■ **PROVIDED MATERIAL**:
____
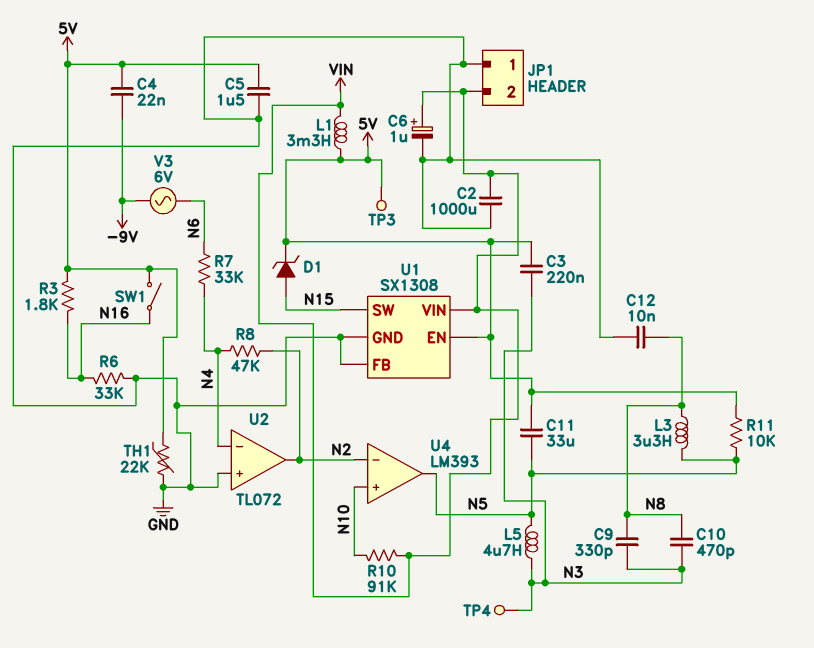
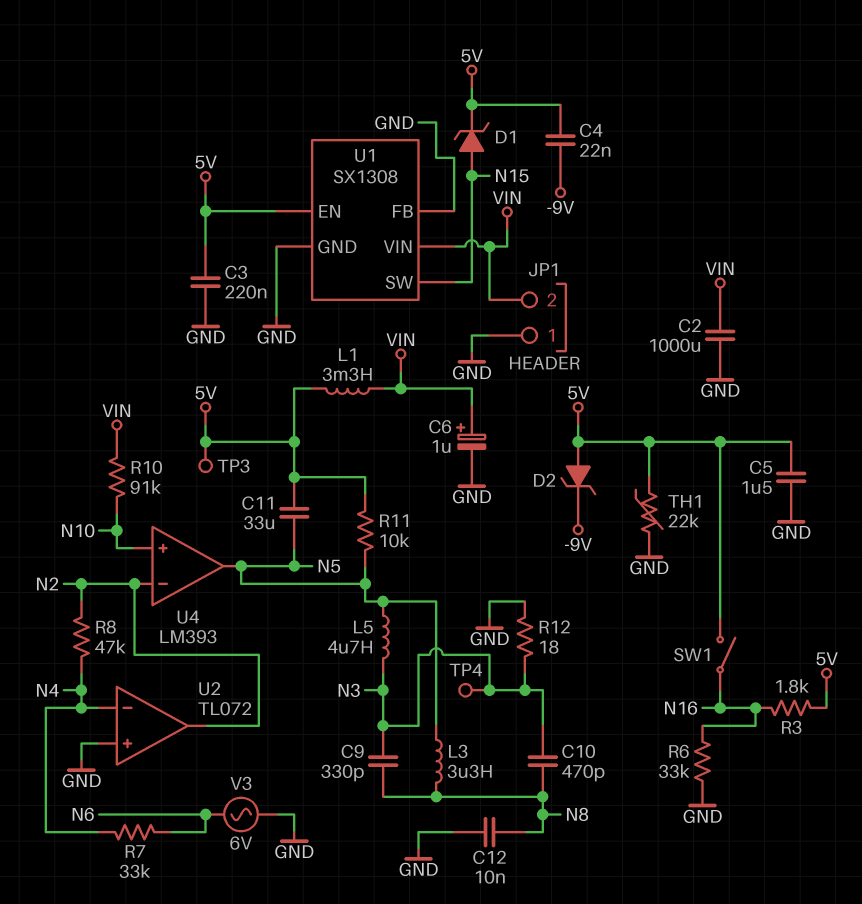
C3: 220nF (5V, N3) -> 220nF (5V, GND)
D2: none -> zener (A 5V, K -9V)
R12: none -> 18 (GND, N3)
V3: AC 6V (-9V, N6) -> AC 6V (GND, N6)

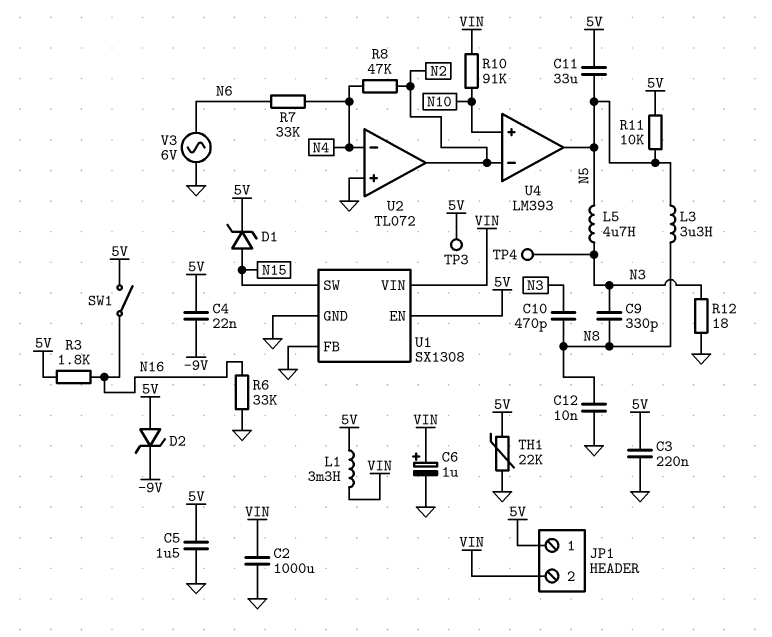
JP1 pin 1: GND -> 5V

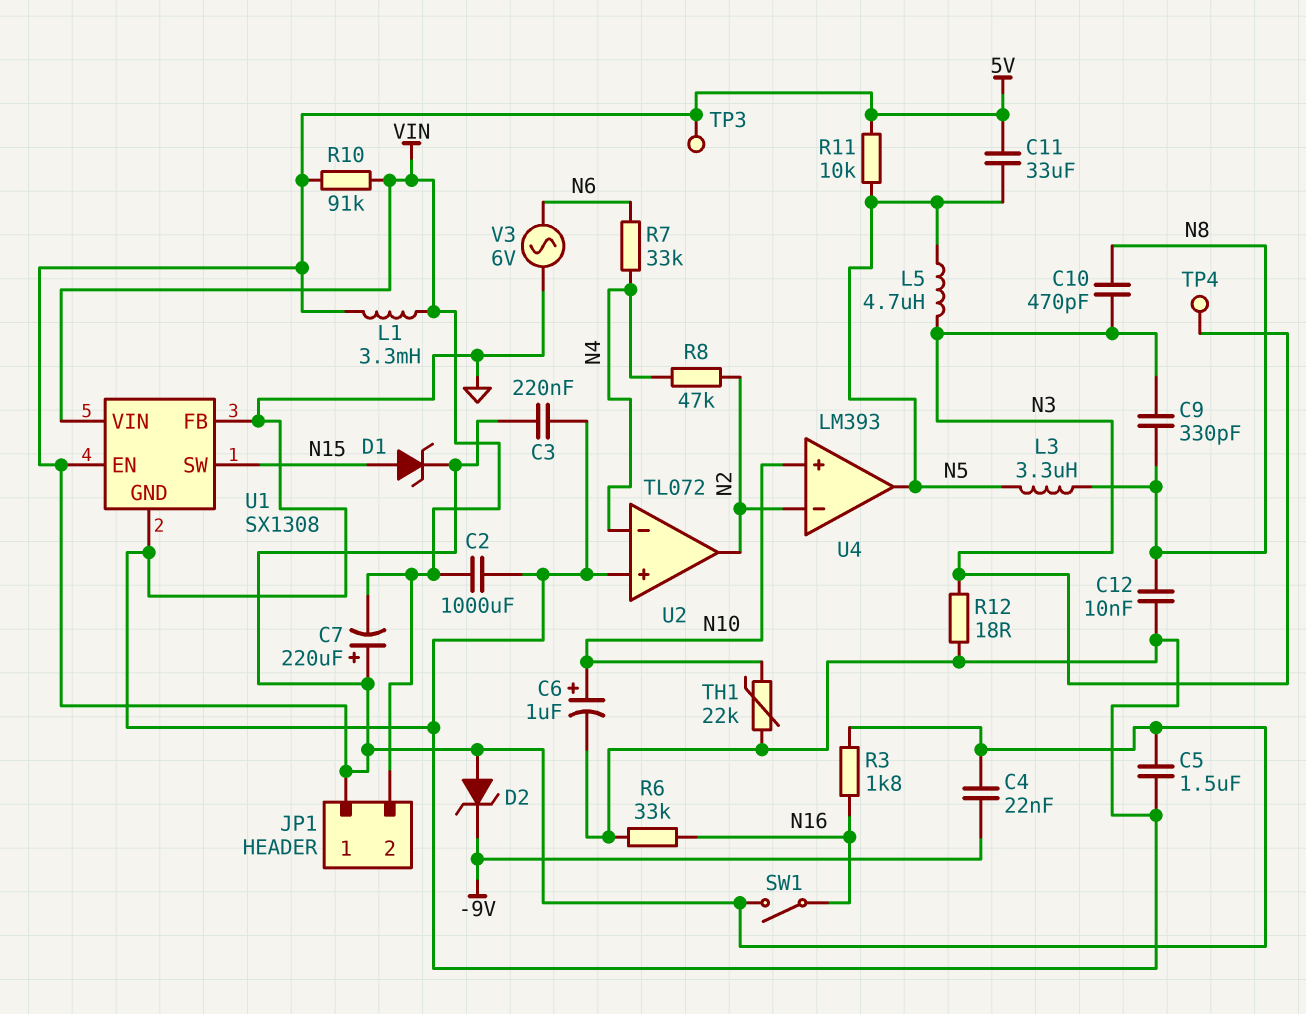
C6: 1uF (plus VIN, minus GND) -> 1uF (plus N10, minus GND)
C7: none -> 220uF (plus 5V, minus VIN)
R10: 91k (N10, VIN) -> 91k (5V, VIN)
TH1: 22k (5V, GND) -> 22k (GND, N10)

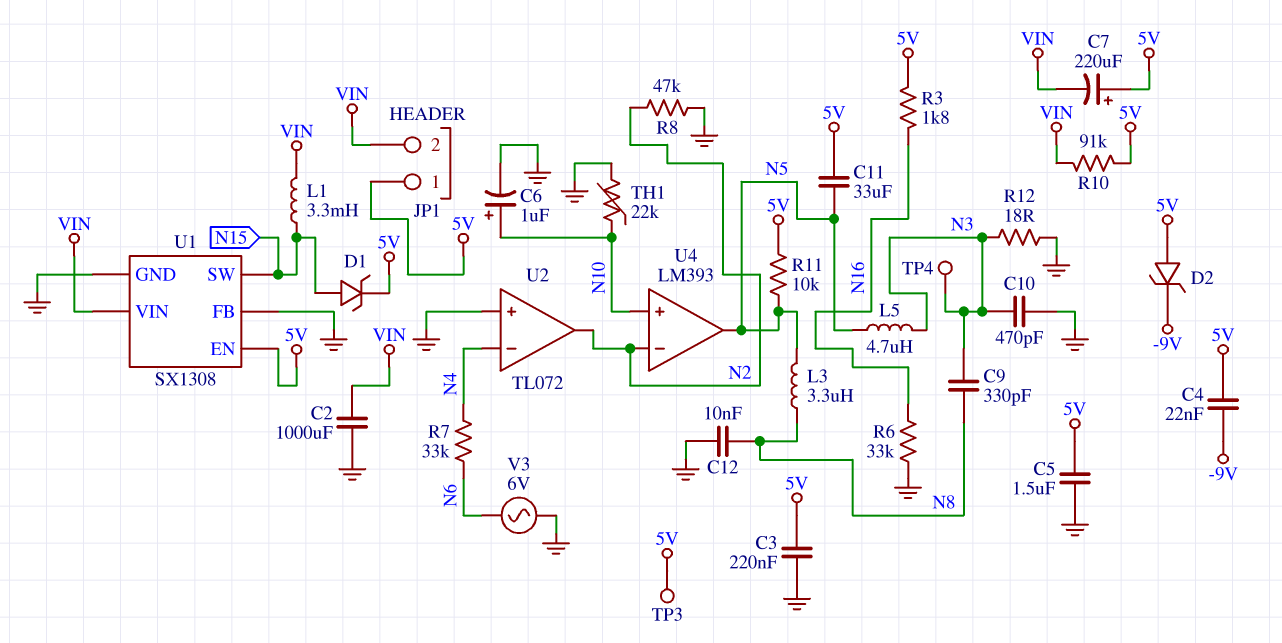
C10: 470pF (N3, N8) -> 470pF (GND, N3)
L1: 3.3mH (5V, VIN) -> 3.3mH (N15, VIN)
R8: 47k (N2, N4) -> 47k (GND, N2)
SW1: switch (5V, N16) -> none

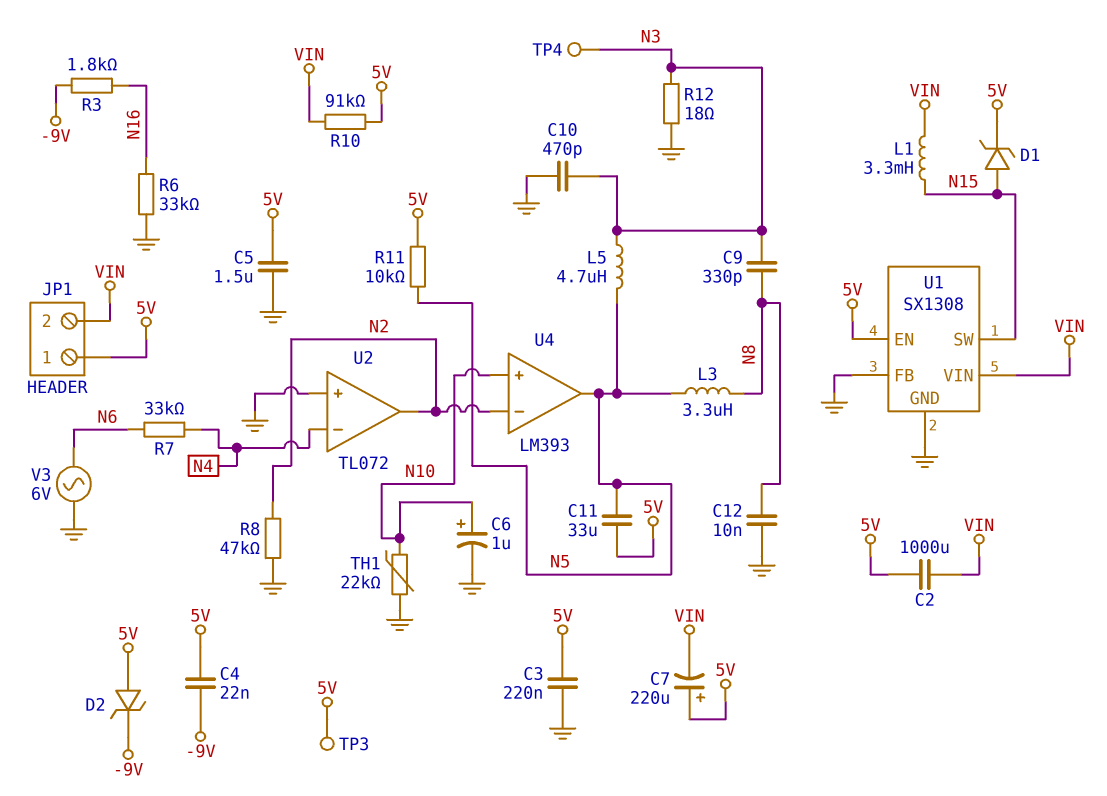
C2: 1000uF (GND, VIN) -> 1000uF (5V, VIN)
R3: 1.8k (5V, N16) -> 1.8k (-9V, N16)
____
■ **PROBLEM REQUIREMENTS**:
Each line above should be output exactly, apart from the pictures.

■ **TASK RESULT**:
C3: 220nF (5V, N3) -> 220nF (5V, GND)
D2: none -> zener (A 5V, K -9V)
R12: none -> 18 (GND, N3)
V3: AC 6V (-9V, N6) -> AC 6V (GND, N6)

JP1 pin 1: GND -> 5V

C6: 1uF (plus VIN, minus GND) -> 1uF (plus N10, minus GND)
C7: none -> 220uF (plus 5V, minus VIN)
R10: 91k (N10, VIN) -> 91k (5V, VIN)
TH1: 22k (5V, GND) -> 22k (GND, N10)

C10: 470pF (N3, N8) -> 470pF (GND, N3)
L1: 3.3mH (5V, VIN) -> 3.3mH (N15, VIN)
R8: 47k (N2, N4) -> 47k (GND, N2)
SW1: switch (5V, N16) -> none

C2: 1000uF (GND, VIN) -> 1000uF (5V, VIN)
R3: 1.8k (5V, N16) -> 1.8k (-9V, N16)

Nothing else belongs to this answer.